- Opening Delimiter -

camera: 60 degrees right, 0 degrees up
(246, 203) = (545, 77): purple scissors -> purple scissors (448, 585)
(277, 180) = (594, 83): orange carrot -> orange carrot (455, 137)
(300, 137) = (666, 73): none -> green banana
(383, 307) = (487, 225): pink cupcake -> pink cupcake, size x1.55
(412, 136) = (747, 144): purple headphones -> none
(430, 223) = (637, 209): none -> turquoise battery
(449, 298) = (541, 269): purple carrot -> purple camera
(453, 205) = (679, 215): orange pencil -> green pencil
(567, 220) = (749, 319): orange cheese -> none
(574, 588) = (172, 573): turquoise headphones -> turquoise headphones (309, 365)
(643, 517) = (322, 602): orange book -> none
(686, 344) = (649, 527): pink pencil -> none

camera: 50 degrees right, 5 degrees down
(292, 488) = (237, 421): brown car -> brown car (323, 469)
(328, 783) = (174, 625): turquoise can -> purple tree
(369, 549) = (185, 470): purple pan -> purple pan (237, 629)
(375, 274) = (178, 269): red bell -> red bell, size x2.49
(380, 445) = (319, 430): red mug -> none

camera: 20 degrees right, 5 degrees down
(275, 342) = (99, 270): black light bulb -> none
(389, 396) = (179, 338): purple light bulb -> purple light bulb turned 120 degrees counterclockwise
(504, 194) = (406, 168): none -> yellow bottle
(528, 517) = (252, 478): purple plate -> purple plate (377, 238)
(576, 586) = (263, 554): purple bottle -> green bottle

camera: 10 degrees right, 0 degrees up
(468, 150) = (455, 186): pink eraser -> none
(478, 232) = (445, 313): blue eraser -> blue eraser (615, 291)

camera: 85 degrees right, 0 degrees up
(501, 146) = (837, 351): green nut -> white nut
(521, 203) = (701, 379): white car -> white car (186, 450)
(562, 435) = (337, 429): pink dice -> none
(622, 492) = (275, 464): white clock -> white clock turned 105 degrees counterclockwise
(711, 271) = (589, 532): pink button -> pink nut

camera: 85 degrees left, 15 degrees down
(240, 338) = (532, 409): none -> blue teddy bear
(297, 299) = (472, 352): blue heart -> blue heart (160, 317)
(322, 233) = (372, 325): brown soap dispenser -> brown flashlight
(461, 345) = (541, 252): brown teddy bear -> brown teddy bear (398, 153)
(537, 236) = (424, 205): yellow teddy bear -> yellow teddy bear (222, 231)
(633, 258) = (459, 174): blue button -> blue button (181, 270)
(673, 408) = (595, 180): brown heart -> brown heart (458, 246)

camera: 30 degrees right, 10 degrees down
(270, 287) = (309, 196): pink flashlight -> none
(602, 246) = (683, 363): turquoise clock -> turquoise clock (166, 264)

- Closing Delimiter -

WORK INSTRUCTION |
In the entries above, one line contains "camera: 10 degrees right, 0 degrees up" and another contains "(562, 435) = (337, 429): pink dice -> none". Reproduce exactly those two lines and the lines between them, nothing else.

ANSWER FOR THE TASK |
camera: 10 degrees right, 0 degrees up
(468, 150) = (455, 186): pink eraser -> none
(478, 232) = (445, 313): blue eraser -> blue eraser (615, 291)

camera: 85 degrees right, 0 degrees up
(501, 146) = (837, 351): green nut -> white nut
(521, 203) = (701, 379): white car -> white car (186, 450)
(562, 435) = (337, 429): pink dice -> none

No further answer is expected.